**PROBLEM TO SOLVE**
Which lines below include the string "orange"? Please show each one.

(Items from a dataset)
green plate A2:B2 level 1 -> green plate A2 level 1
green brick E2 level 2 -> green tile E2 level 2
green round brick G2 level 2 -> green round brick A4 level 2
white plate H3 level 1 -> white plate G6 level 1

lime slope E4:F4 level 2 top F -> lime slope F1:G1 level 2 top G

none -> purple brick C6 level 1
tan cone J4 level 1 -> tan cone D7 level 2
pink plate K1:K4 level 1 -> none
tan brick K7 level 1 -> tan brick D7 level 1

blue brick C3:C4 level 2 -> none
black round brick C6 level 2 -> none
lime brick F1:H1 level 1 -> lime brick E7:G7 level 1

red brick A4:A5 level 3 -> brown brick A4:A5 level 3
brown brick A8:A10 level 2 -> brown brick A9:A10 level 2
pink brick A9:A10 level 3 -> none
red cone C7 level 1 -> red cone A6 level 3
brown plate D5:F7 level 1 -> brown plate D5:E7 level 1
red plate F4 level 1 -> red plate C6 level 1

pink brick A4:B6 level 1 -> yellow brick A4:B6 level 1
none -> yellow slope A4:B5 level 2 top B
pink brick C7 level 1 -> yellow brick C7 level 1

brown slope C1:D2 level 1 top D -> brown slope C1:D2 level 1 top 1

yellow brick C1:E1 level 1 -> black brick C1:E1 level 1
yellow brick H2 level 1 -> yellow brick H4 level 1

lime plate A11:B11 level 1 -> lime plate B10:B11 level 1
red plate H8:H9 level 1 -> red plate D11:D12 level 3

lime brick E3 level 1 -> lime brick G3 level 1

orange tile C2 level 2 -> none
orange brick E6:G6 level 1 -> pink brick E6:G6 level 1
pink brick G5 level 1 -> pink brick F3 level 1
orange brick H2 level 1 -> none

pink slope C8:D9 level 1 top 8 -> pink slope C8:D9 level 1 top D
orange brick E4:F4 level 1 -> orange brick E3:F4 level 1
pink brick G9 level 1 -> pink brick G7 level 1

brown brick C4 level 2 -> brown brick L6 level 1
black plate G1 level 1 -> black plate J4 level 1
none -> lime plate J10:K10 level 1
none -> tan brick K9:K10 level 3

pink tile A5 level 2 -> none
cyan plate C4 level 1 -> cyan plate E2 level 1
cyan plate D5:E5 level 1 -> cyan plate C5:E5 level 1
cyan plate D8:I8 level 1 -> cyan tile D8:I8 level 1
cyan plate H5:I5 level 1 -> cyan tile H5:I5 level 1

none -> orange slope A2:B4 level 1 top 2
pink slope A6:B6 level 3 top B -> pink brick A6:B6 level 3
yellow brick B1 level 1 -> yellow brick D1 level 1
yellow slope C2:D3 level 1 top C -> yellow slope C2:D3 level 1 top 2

**EXERCISE RESPONSE**
orange tile C2 level 2 -> none
orange brick E6:G6 level 1 -> pink brick E6:G6 level 1
orange brick H2 level 1 -> none
orange brick E4:F4 level 1 -> orange brick E3:F4 level 1
none -> orange slope A2:B4 level 1 top 2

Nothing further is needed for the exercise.